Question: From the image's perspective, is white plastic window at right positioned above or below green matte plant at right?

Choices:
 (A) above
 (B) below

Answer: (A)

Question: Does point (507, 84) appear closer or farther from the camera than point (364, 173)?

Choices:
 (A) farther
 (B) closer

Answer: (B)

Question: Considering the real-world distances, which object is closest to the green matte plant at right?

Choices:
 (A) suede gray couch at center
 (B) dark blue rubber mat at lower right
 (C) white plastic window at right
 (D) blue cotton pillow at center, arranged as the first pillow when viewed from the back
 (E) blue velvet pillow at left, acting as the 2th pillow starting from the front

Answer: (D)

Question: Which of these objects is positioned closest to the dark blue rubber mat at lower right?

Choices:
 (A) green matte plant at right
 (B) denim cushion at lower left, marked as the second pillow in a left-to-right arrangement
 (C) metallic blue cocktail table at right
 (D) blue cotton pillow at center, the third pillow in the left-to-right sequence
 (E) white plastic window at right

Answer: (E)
========================
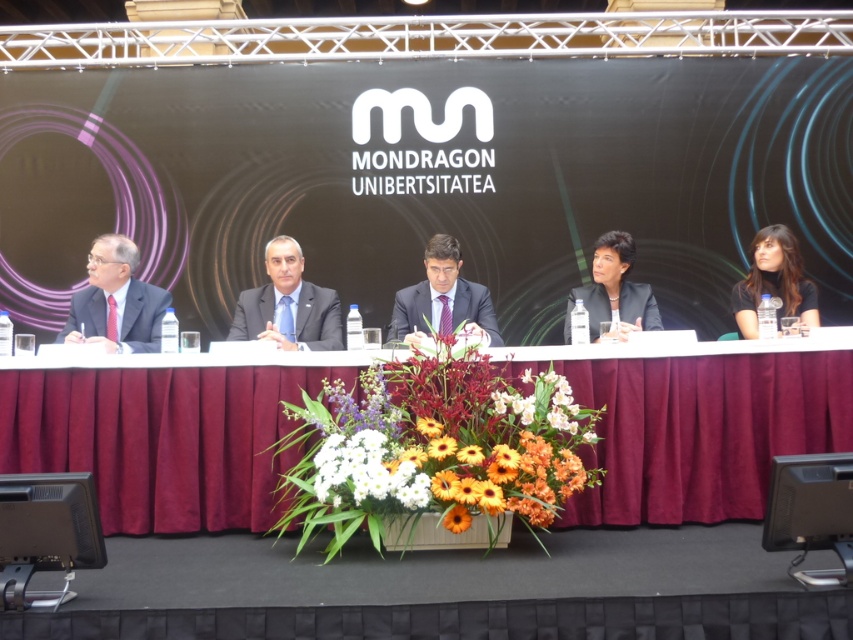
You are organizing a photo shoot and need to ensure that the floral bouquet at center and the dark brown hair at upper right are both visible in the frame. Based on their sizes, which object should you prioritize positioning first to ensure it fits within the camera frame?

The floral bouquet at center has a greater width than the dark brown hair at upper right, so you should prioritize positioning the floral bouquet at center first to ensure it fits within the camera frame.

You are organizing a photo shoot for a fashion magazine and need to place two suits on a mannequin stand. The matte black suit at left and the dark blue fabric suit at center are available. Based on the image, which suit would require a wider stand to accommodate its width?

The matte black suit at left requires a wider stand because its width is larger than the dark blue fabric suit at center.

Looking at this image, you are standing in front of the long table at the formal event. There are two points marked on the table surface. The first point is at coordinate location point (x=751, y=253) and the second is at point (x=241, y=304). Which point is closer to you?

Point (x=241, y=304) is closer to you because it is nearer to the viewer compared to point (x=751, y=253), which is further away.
========================
=== Try it ===
Count the lines in the data above that contain the word "pillow", and reply with that number alone.

=== Response area ===
4